--- Records for this task ---
[START]
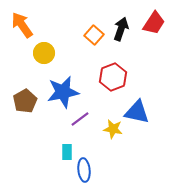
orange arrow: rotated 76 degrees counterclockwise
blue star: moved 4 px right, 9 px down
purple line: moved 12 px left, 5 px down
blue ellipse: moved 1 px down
[END]
[START]
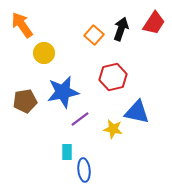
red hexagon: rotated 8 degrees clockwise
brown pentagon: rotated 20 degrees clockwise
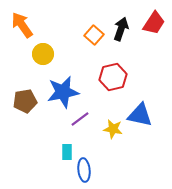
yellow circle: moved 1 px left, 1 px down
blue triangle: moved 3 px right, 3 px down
[END]
--- Written request ---
Recast the records as a JSON list of strings, one string per line, starting at the line that contains "orange arrow: rotated" and stopping after the line that contains "blue ellipse: moved 1 px down".

--- Output below ---
[
  "orange arrow: rotated 76 degrees counterclockwise",
  "blue star: moved 4 px right, 9 px down",
  "purple line: moved 12 px left, 5 px down",
  "blue ellipse: moved 1 px down"
]